(Available data begins)
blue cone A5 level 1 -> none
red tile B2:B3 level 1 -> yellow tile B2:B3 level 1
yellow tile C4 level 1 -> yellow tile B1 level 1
(Available data ends)
About this exercise: Please reproduce the line containing "red tile B2:B3" and each line after it to the end of the listing, exactly, with nothing added or left out.

Task solution:
red tile B2:B3 level 1 -> yellow tile B2:B3 level 1
yellow tile C4 level 1 -> yellow tile B1 level 1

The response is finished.